The required output is the line with "R15: 470 (+12V, LINE) -> 470 (BR_L, LINE)" and each line that follows it to the end of the entries below, copied exactly and with nothing added.

#### ENTRIES SHOWN ####

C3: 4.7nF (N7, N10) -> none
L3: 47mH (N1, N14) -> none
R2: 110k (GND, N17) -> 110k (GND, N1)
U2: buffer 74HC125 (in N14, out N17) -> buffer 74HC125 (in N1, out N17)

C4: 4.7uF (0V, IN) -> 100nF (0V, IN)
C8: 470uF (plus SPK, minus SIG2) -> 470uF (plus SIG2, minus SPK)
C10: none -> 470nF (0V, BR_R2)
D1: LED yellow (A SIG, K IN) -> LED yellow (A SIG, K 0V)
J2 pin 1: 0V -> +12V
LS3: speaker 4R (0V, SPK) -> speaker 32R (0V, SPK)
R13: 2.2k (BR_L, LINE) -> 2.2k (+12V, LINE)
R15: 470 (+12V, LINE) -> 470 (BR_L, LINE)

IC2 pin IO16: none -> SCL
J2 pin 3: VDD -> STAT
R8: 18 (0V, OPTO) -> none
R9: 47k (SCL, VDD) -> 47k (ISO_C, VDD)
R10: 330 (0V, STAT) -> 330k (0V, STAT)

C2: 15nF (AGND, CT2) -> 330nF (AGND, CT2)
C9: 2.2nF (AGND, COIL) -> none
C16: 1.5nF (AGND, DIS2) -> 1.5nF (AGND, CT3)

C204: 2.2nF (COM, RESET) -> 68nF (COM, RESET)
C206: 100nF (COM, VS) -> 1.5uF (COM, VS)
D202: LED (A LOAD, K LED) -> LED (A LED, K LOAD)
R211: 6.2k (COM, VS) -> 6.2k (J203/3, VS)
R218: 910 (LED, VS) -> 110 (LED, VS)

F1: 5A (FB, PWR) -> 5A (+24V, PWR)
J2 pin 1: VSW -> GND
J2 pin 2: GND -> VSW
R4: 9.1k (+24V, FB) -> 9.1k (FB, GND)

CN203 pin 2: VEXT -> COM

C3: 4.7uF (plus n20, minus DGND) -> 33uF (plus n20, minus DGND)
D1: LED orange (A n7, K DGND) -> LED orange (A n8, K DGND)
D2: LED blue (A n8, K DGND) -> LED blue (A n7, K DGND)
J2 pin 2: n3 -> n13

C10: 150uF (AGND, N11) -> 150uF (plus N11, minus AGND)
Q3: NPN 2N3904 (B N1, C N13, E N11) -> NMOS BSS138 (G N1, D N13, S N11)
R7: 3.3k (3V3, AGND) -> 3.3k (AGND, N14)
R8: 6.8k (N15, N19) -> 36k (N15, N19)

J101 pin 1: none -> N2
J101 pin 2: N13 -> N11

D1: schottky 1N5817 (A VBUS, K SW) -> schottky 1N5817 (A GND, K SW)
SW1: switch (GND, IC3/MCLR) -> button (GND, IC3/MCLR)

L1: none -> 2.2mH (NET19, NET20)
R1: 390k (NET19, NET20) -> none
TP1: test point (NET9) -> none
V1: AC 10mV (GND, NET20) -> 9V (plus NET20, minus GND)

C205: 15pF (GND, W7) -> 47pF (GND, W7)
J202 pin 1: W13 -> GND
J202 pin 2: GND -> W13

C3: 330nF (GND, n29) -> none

####

WRITTEN SOLUTION
R15: 470 (+12V, LINE) -> 470 (BR_L, LINE)

IC2 pin IO16: none -> SCL
J2 pin 3: VDD -> STAT
R8: 18 (0V, OPTO) -> none
R9: 47k (SCL, VDD) -> 47k (ISO_C, VDD)
R10: 330 (0V, STAT) -> 330k (0V, STAT)

C2: 15nF (AGND, CT2) -> 330nF (AGND, CT2)
C9: 2.2nF (AGND, COIL) -> none
C16: 1.5nF (AGND, DIS2) -> 1.5nF (AGND, CT3)

C204: 2.2nF (COM, RESET) -> 68nF (COM, RESET)
C206: 100nF (COM, VS) -> 1.5uF (COM, VS)
D202: LED (A LOAD, K LED) -> LED (A LED, K LOAD)
R211: 6.2k (COM, VS) -> 6.2k (J203/3, VS)
R218: 910 (LED, VS) -> 110 (LED, VS)

F1: 5A (FB, PWR) -> 5A (+24V, PWR)
J2 pin 1: VSW -> GND
J2 pin 2: GND -> VSW
R4: 9.1k (+24V, FB) -> 9.1k (FB, GND)

CN203 pin 2: VEXT -> COM

C3: 4.7uF (plus n20, minus DGND) -> 33uF (plus n20, minus DGND)
D1: LED orange (A n7, K DGND) -> LED orange (A n8, K DGND)
D2: LED blue (A n8, K DGND) -> LED blue (A n7, K DGND)
J2 pin 2: n3 -> n13

C10: 150uF (AGND, N11) -> 150uF (plus N11, minus AGND)
Q3: NPN 2N3904 (B N1, C N13, E N11) -> NMOS BSS138 (G N1, D N13, S N11)
R7: 3.3k (3V3, AGND) -> 3.3k (AGND, N14)
R8: 6.8k (N15, N19) -> 36k (N15, N19)

J101 pin 1: none -> N2
J101 pin 2: N13 -> N11

D1: schottky 1N5817 (A VBUS, K SW) -> schottky 1N5817 (A GND, K SW)
SW1: switch (GND, IC3/MCLR) -> button (GND, IC3/MCLR)

L1: none -> 2.2mH (NET19, NET20)
R1: 390k (NET19, NET20) -> none
TP1: test point (NET9) -> none
V1: AC 10mV (GND, NET20) -> 9V (plus NET20, minus GND)

C205: 15pF (GND, W7) -> 47pF (GND, W7)
J202 pin 1: W13 -> GND
J202 pin 2: GND -> W13

C3: 330nF (GND, n29) -> none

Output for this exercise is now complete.